Could you please count how many lines in the data below hold the string "pink"? Reply with only the number.

### SUPPLIED DATA

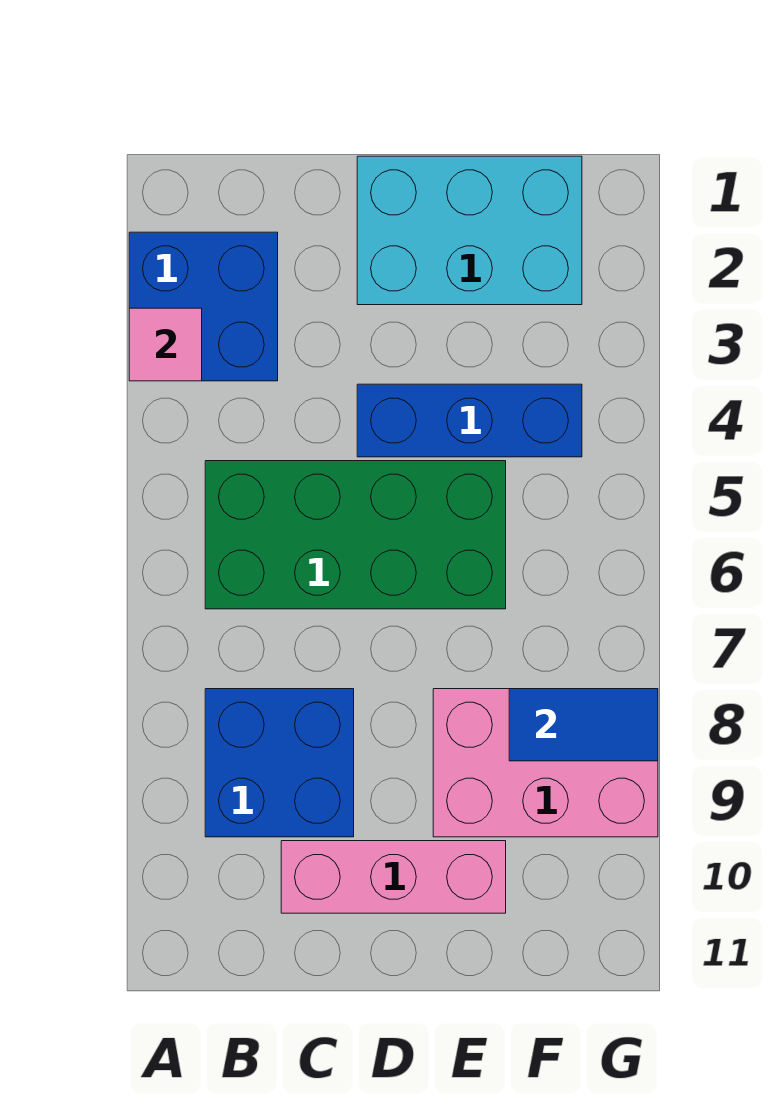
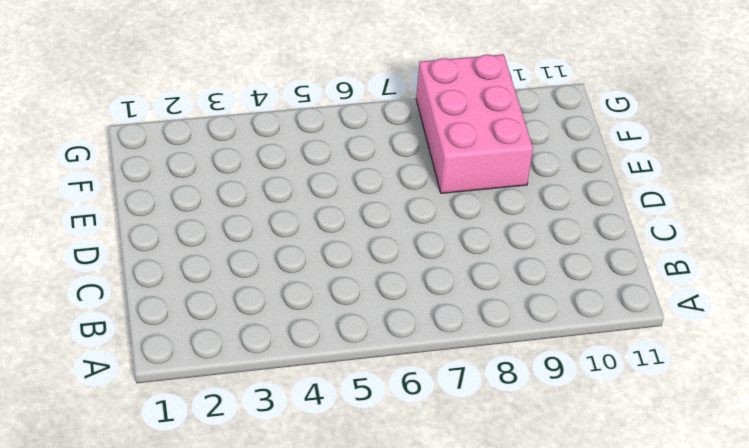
none -> blue brick A2:B3 level 1
none -> green brick B5:E6 level 1

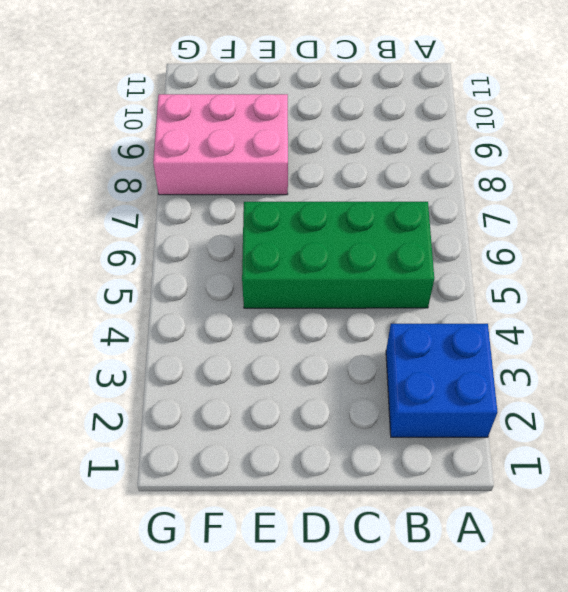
none -> blue brick B8:C9 level 1
none -> pink brick C10:E10 level 1

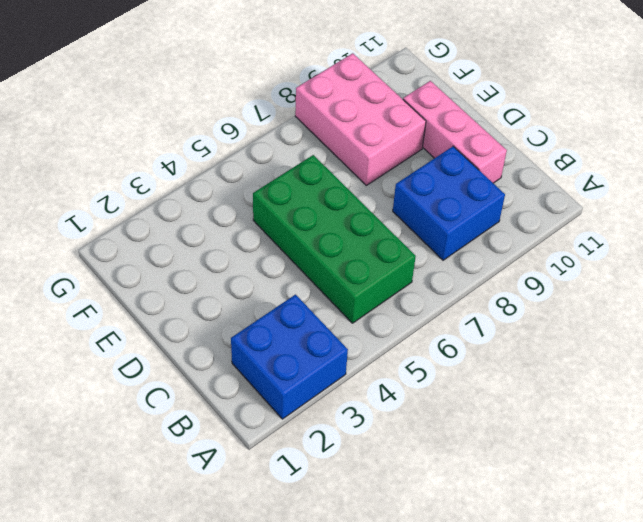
none -> cyan brick D1:F2 level 1
none -> blue brick D4:F4 level 1

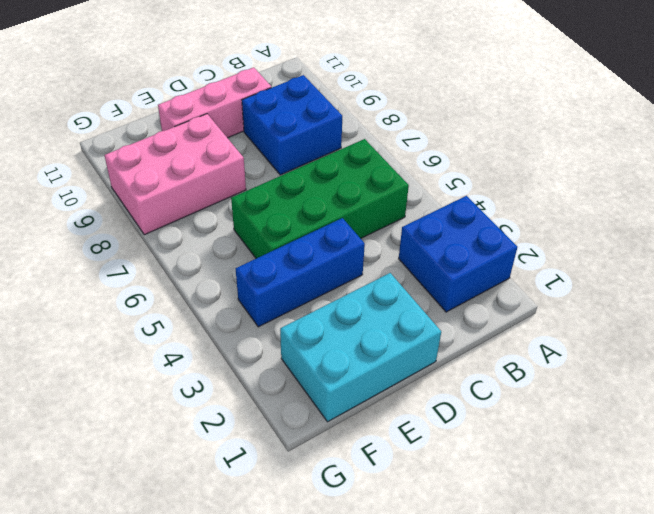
none -> pink tile A3 level 2
none -> blue tile F8:G8 level 2

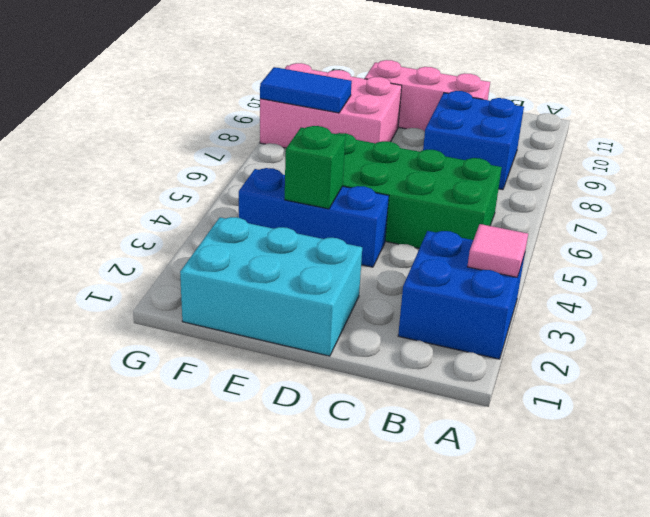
green brick E4 level 2 -> none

######

### PROBLEM SOLUTION
2